* _ACTION ITEM_: Give back exactly the stretch of data below from the line holding "U8: AND 74LS08" through the line holding "U42: OR 74LS32", both ends included, and leave the remaining lines out.

* _EXTRACTED DATA_:
-=-=-

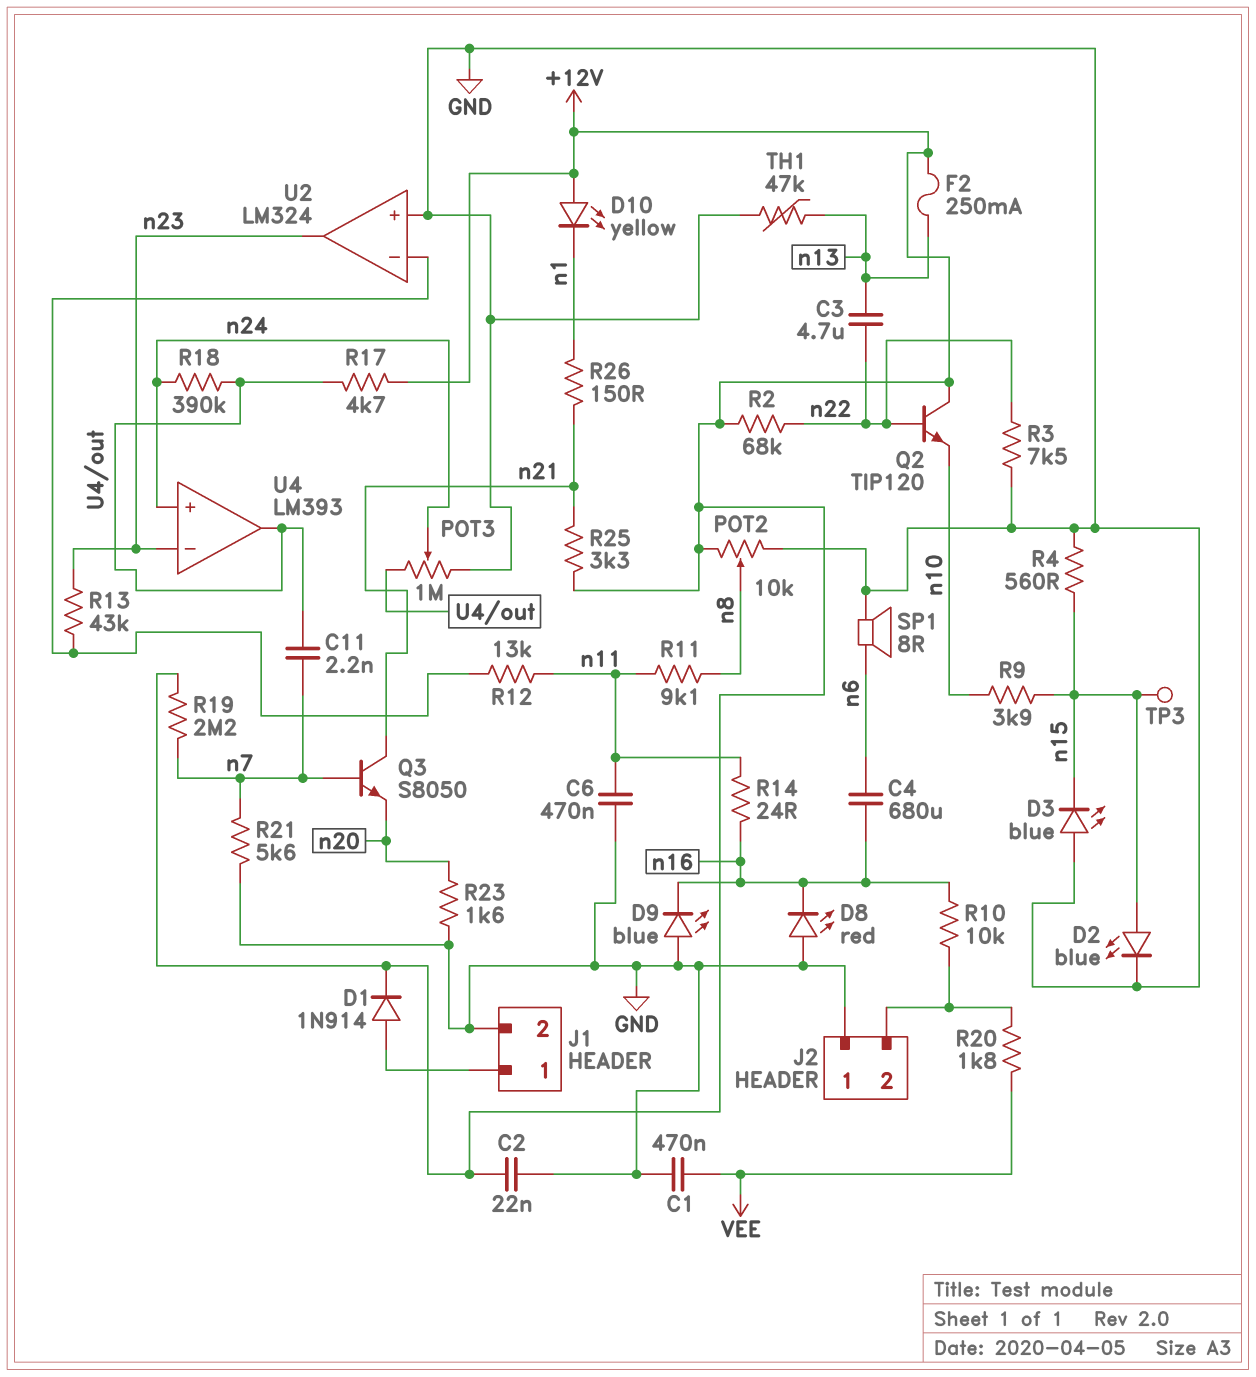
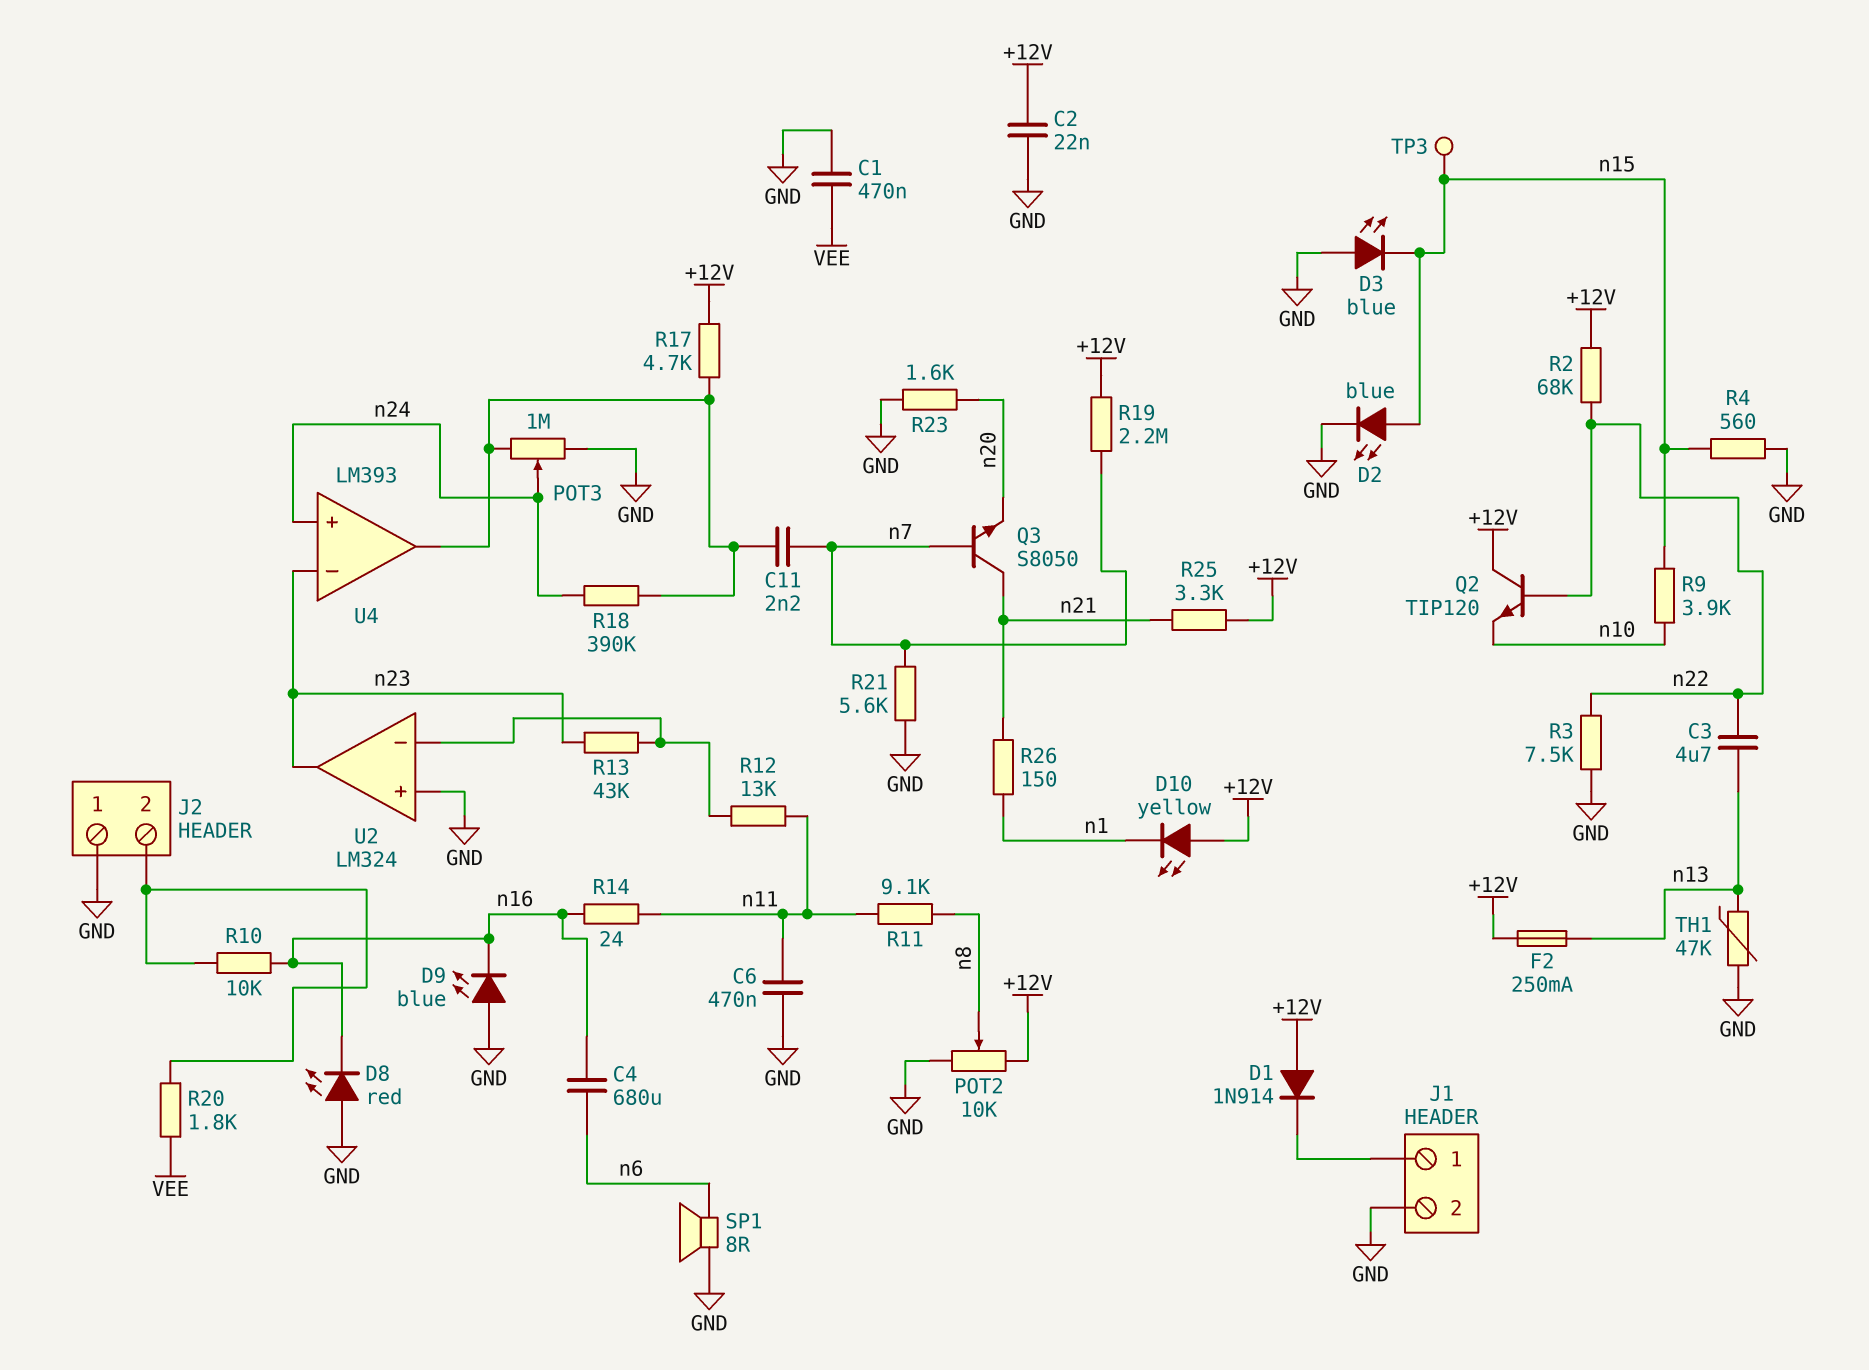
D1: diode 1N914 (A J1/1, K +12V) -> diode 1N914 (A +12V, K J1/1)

-=-=-

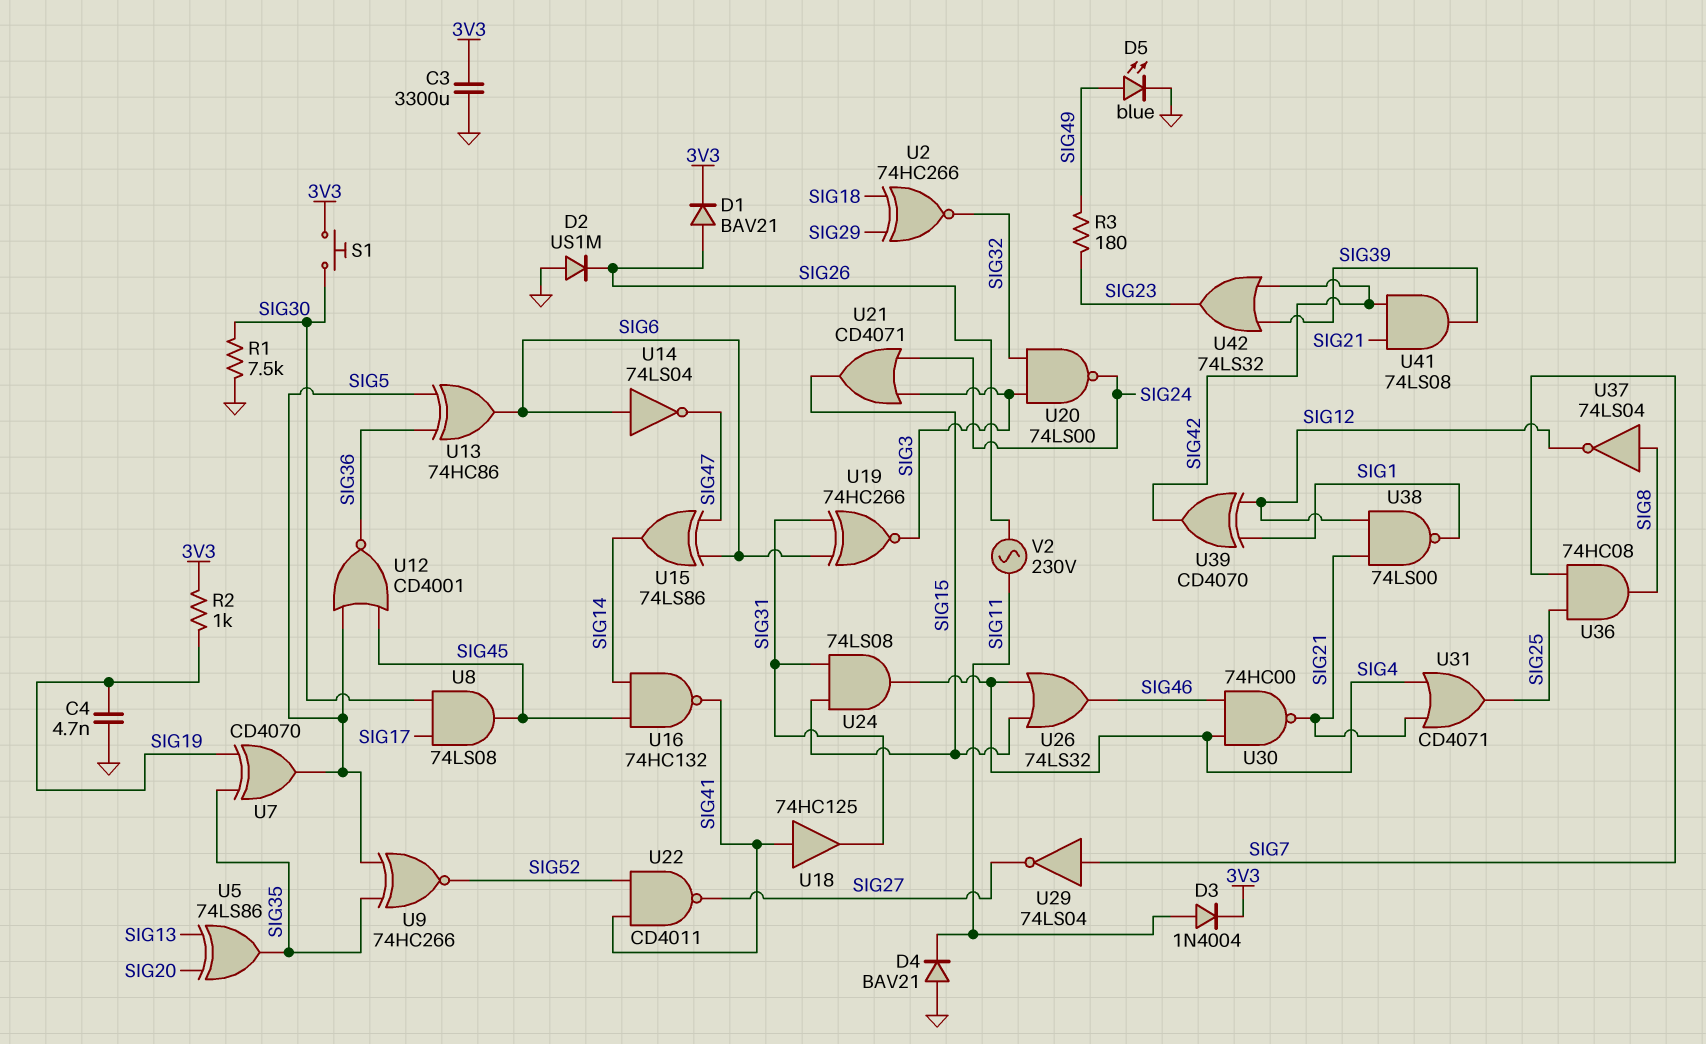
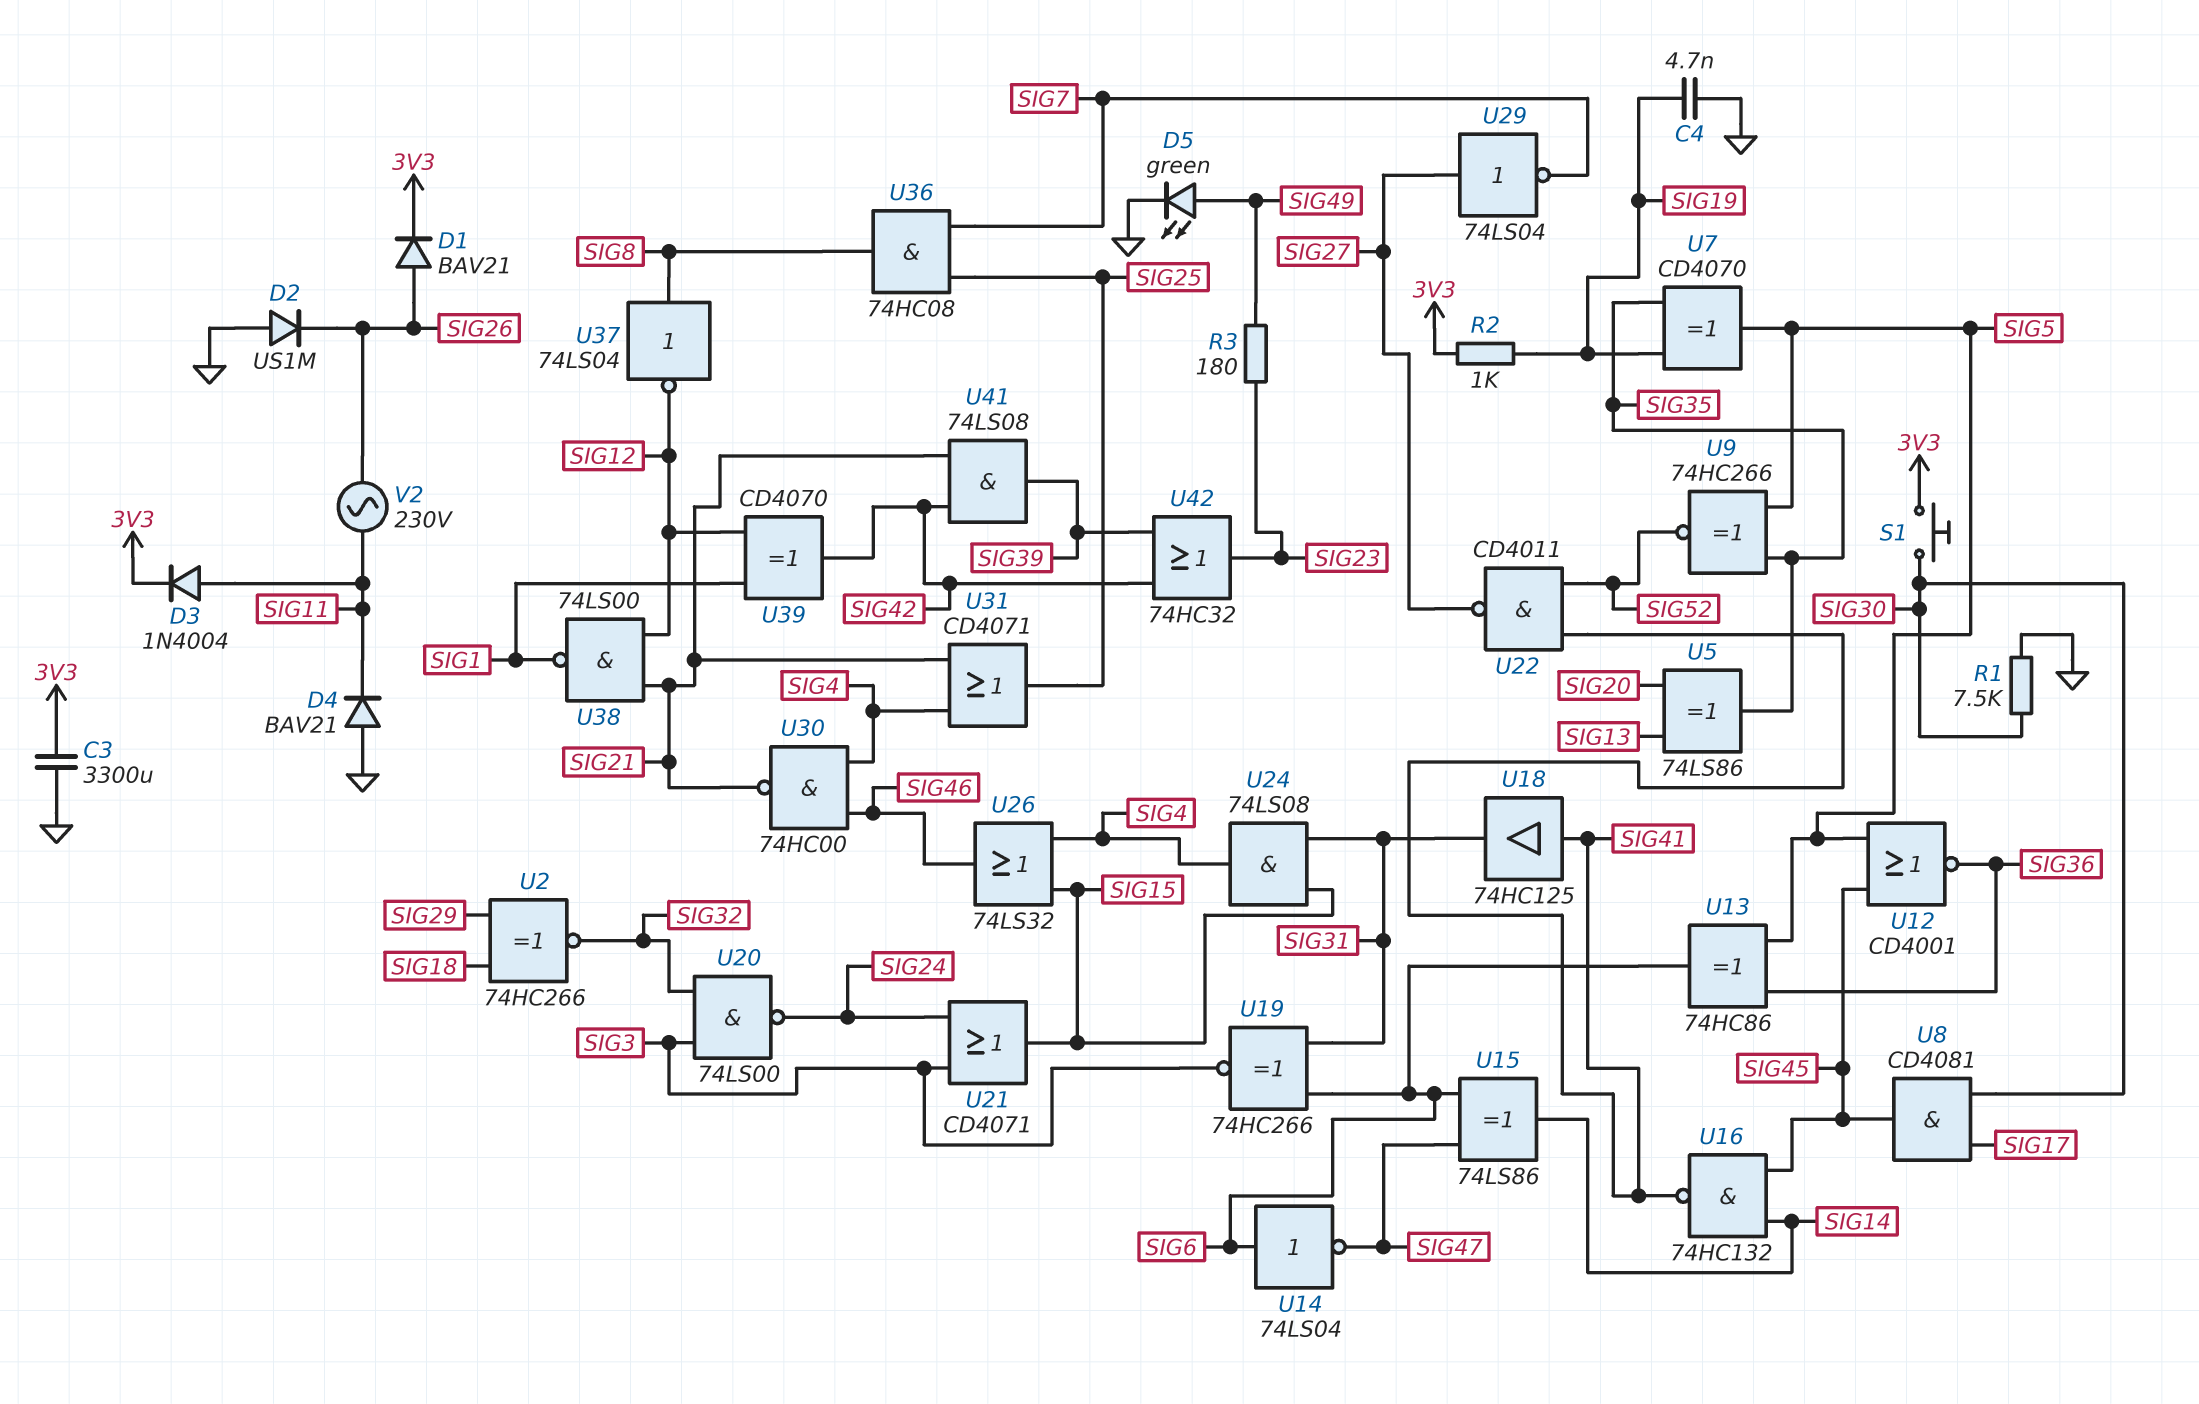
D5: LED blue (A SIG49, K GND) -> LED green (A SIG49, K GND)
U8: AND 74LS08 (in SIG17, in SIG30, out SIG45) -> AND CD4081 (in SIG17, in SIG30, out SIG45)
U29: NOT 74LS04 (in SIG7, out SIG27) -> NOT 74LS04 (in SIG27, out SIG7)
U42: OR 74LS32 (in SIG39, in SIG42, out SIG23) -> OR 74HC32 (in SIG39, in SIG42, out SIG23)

-=-=-

* _RESPONSE TO THE TASK_:
U8: AND 74LS08 (in SIG17, in SIG30, out SIG45) -> AND CD4081 (in SIG17, in SIG30, out SIG45)
U29: NOT 74LS04 (in SIG7, out SIG27) -> NOT 74LS04 (in SIG27, out SIG7)
U42: OR 74LS32 (in SIG39, in SIG42, out SIG23) -> OR 74HC32 (in SIG39, in SIG42, out SIG23)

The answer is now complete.